▸ Problem to work on
Give the listing again exactly, omitting its images.

▸ Extracted information
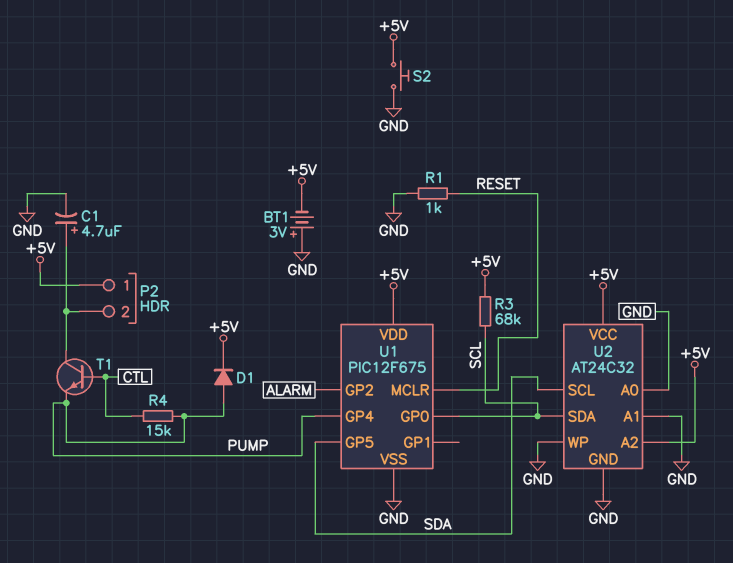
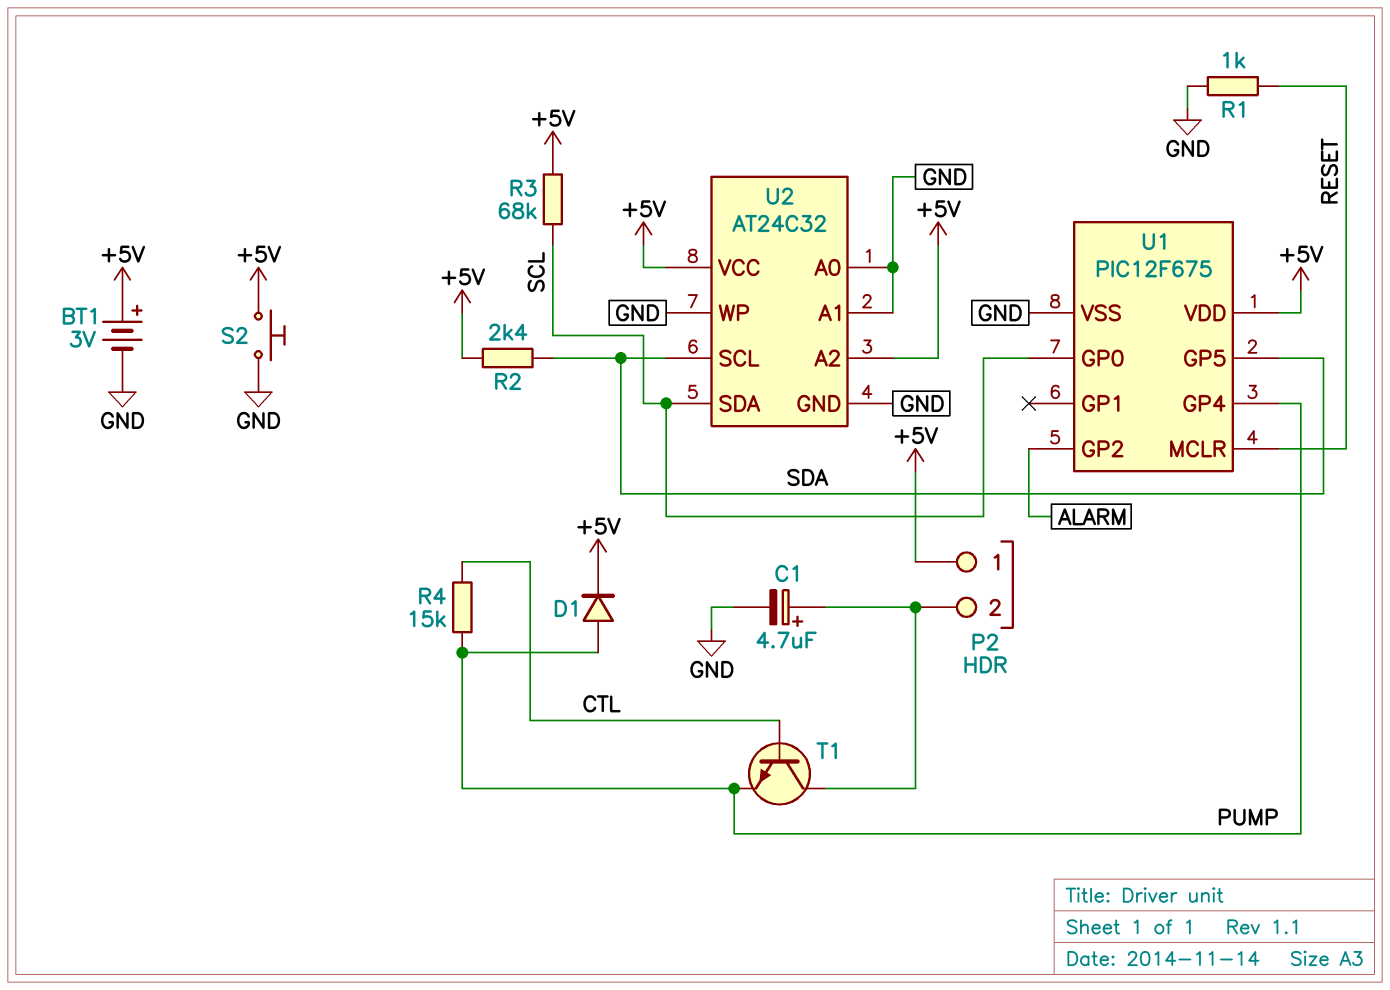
BT1: 3V (plus GND, minus +5V) -> 3V (plus +5V, minus GND)
R2: none -> 2.4k (+5V, SDA)

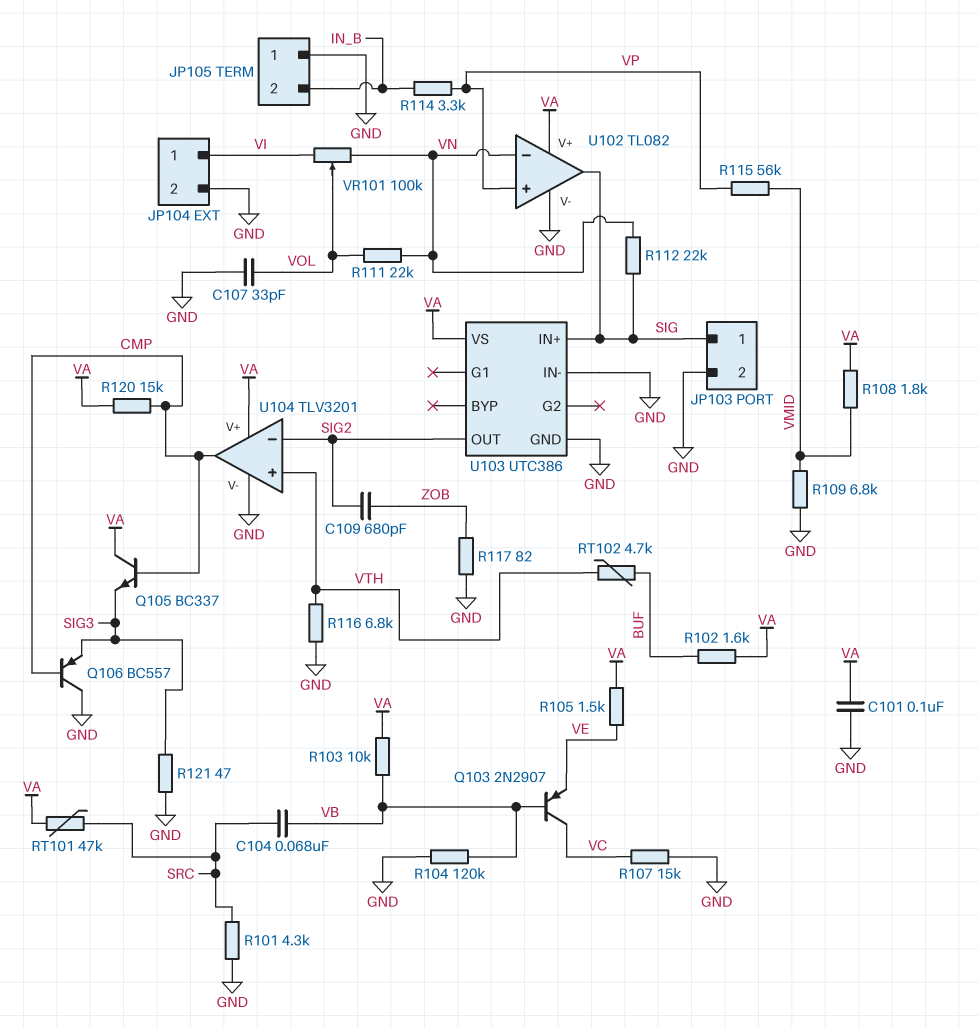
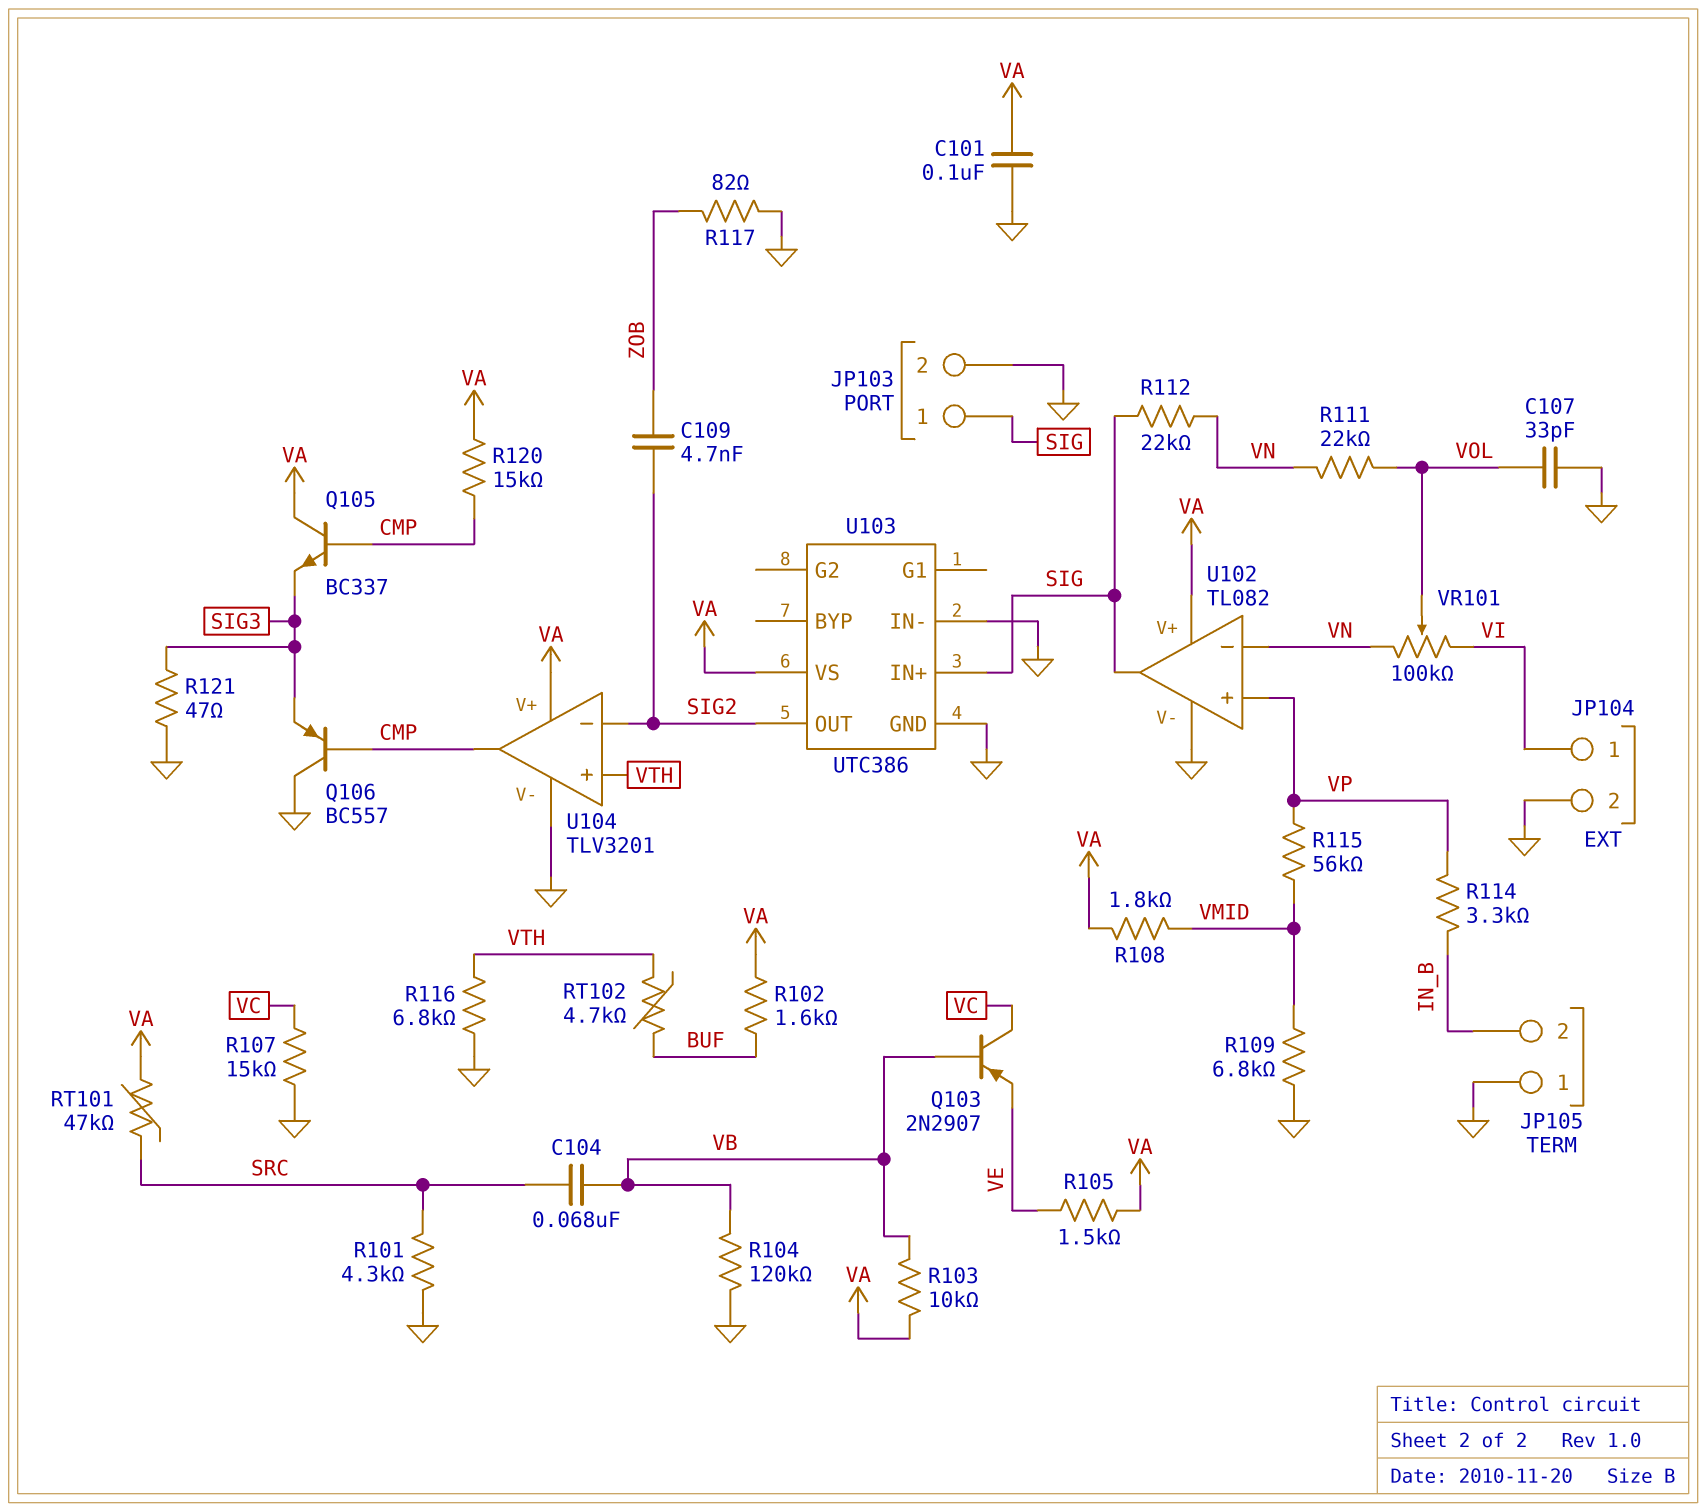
C109: 680pF (SIG2, ZOB) -> 4.7nF (SIG2, ZOB)

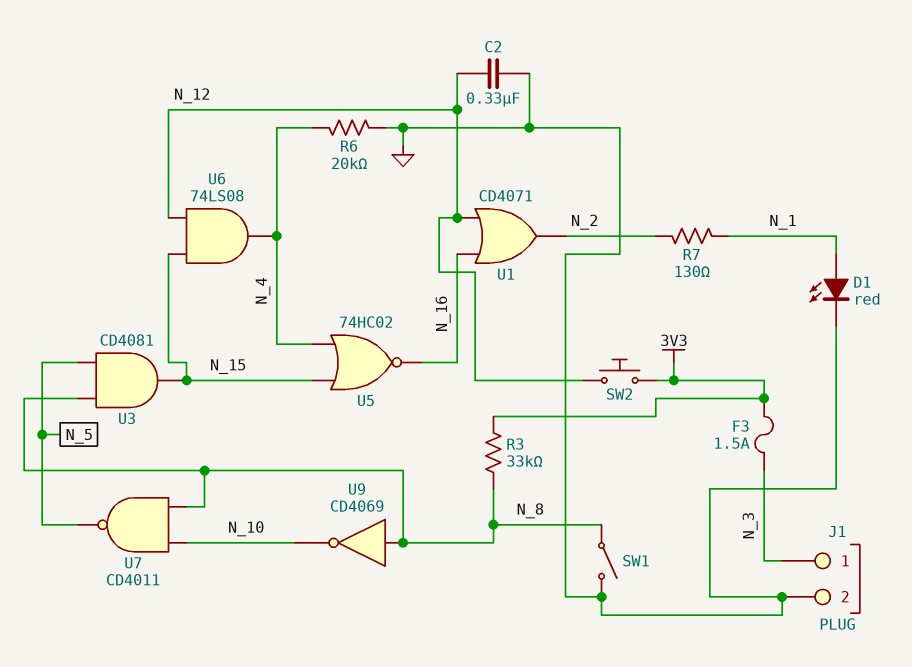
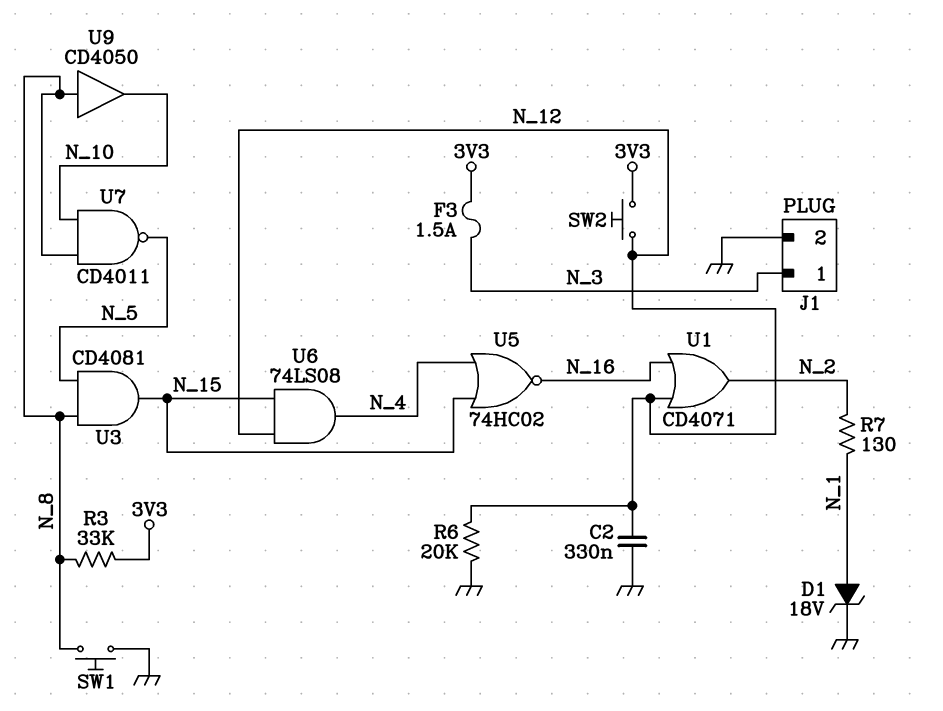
D1: LED red (A N_1, K GND) -> zener 18V (A N_1, K GND)
R6: 20k (GND, N_4) -> 20k (GND, N_12)
SW1: switch (GND, N_8) -> button (GND, N_8)
U9: NOT CD4069 (in N_8, out N_10) -> buffer CD4050 (in N_8, out N_10)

▸ Solution for this exercise
BT1: 3V (plus GND, minus +5V) -> 3V (plus +5V, minus GND)
R2: none -> 2.4k (+5V, SDA)

C109: 680pF (SIG2, ZOB) -> 4.7nF (SIG2, ZOB)

D1: LED red (A N_1, K GND) -> zener 18V (A N_1, K GND)
R6: 20k (GND, N_4) -> 20k (GND, N_12)
SW1: switch (GND, N_8) -> button (GND, N_8)
U9: NOT CD4069 (in N_8, out N_10) -> buffer CD4050 (in N_8, out N_10)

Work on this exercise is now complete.